### [Description of the task]
After locating the line that holds "none -> green brick I6 level 1", repeat it and each following line exactly until the material ends, skipping pictures.

### [Exercise material]

***

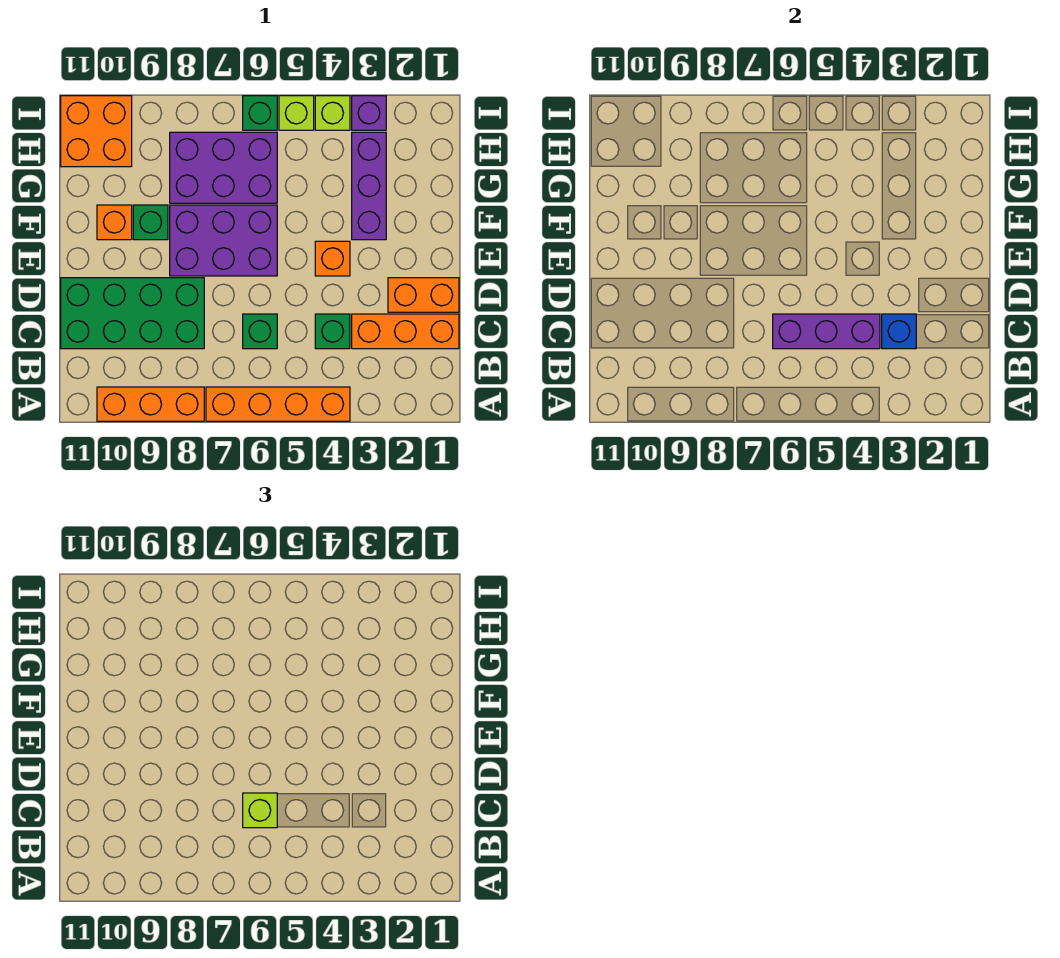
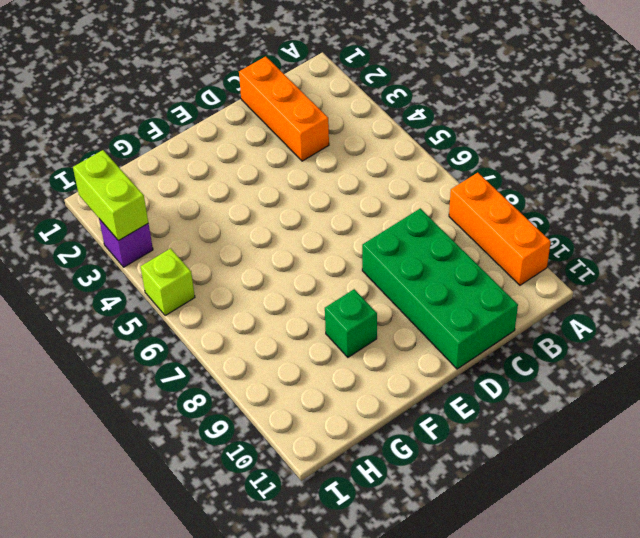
lime brick I2:I3 level 2 -> none
none -> orange brick A4:A7 level 1
none -> green brick C4 level 1
none -> green brick C6 level 1

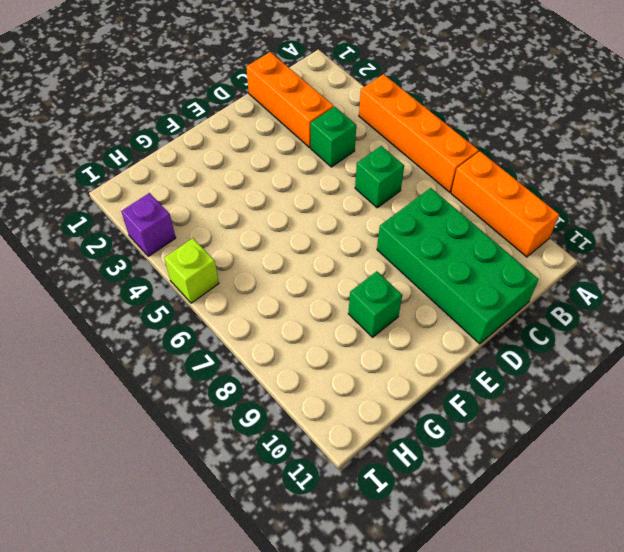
none -> orange brick D1:D2 level 1
none -> orange brick E4 level 1
none -> purple brick E6:F8 level 1

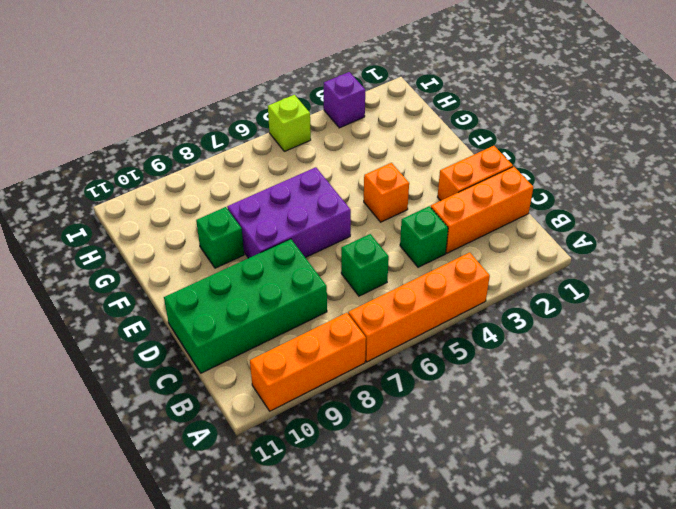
none -> purple brick F3:H3 level 1
none -> orange brick F10 level 1
none -> purple brick G6:H8 level 1

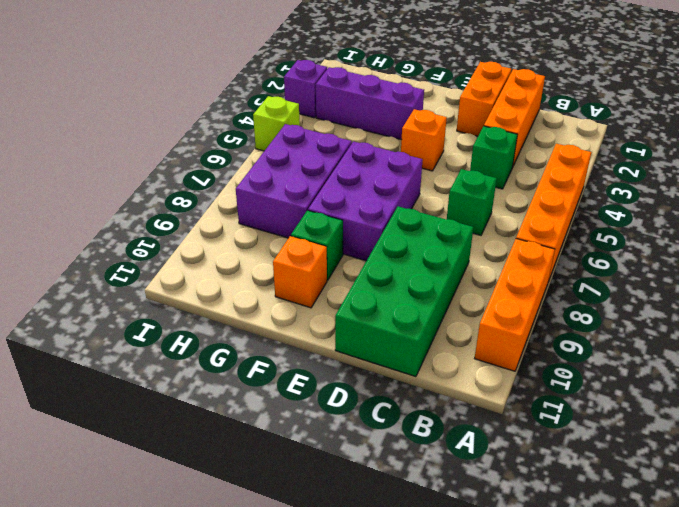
none -> orange brick H10:I11 level 1
none -> lime brick I4 level 1
none -> green brick I6 level 1

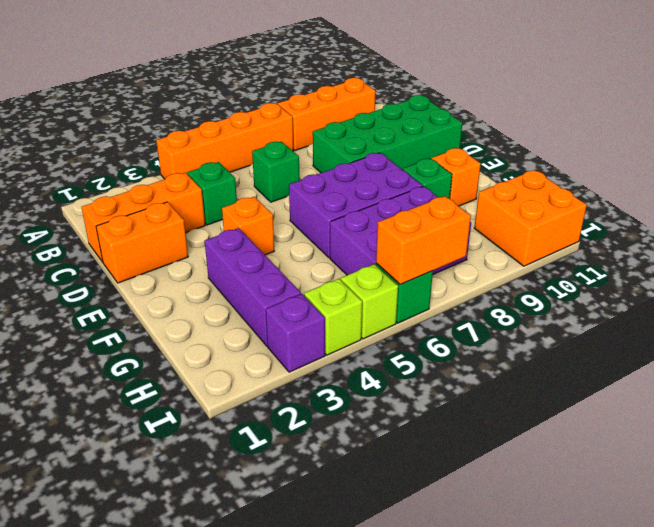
orange brick I6:I7 level 2 -> none
none -> blue brick C3 level 2
none -> purple brick C4:C6 level 2
none -> lime brick C6 level 3

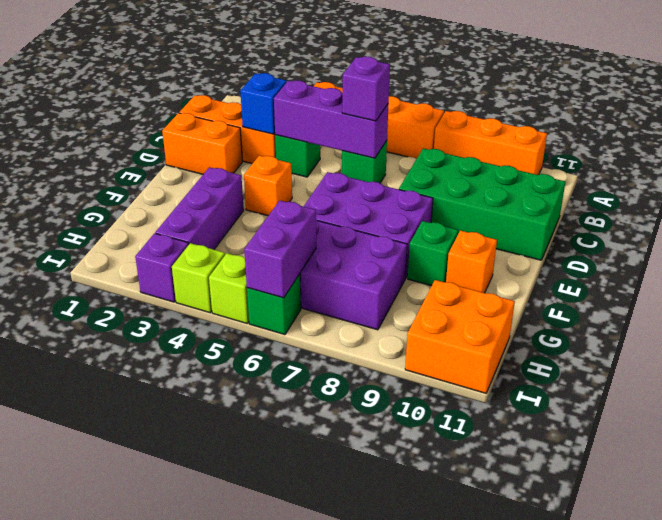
purple brick C6 level 3 -> lime brick C6 level 3
purple brick H6:I6 level 2 -> none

***

### [Solution below]
none -> green brick I6 level 1

orange brick I6:I7 level 2 -> none
none -> blue brick C3 level 2
none -> purple brick C4:C6 level 2
none -> lime brick C6 level 3

purple brick C6 level 3 -> lime brick C6 level 3
purple brick H6:I6 level 2 -> none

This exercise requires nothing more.